◆ **PROBLEM REQUIREMENTS**:
Without including any images, repeat the data exactly.
=== DATA SHOWN ===
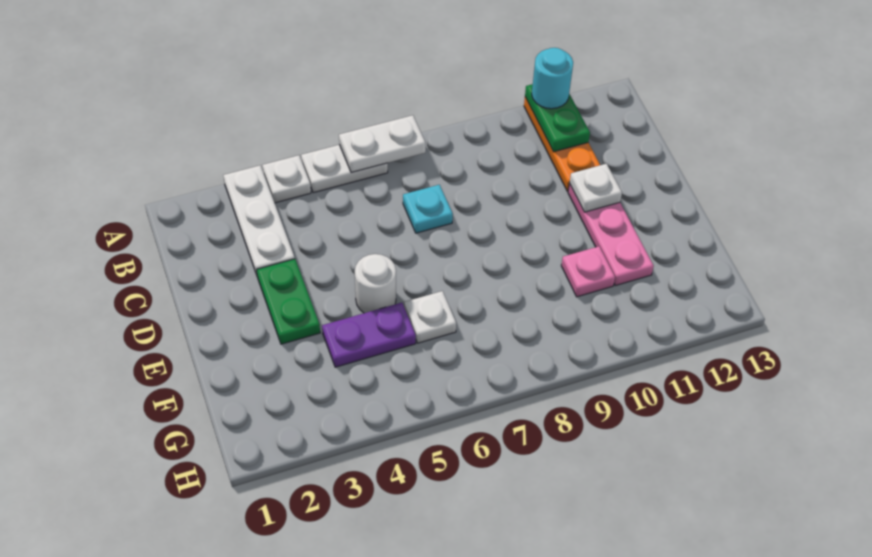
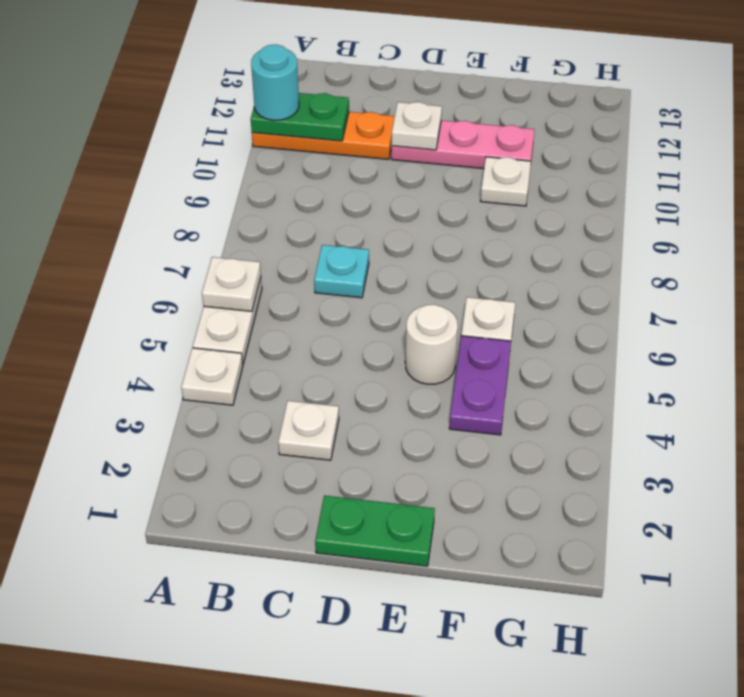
white plate A3:C3 level 1 -> white plate C3 level 1
white plate A6:A7 level 2 -> white plate A6 level 2
green plate D3:E3 level 1 -> green plate D1:E1 level 1
pink plate F10 level 1 -> white plate F10 level 1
===
◆ **EXPECTED ANSWER**:
white plate A3:C3 level 1 -> white plate C3 level 1
white plate A6:A7 level 2 -> white plate A6 level 2
green plate D3:E3 level 1 -> green plate D1:E1 level 1
pink plate F10 level 1 -> white plate F10 level 1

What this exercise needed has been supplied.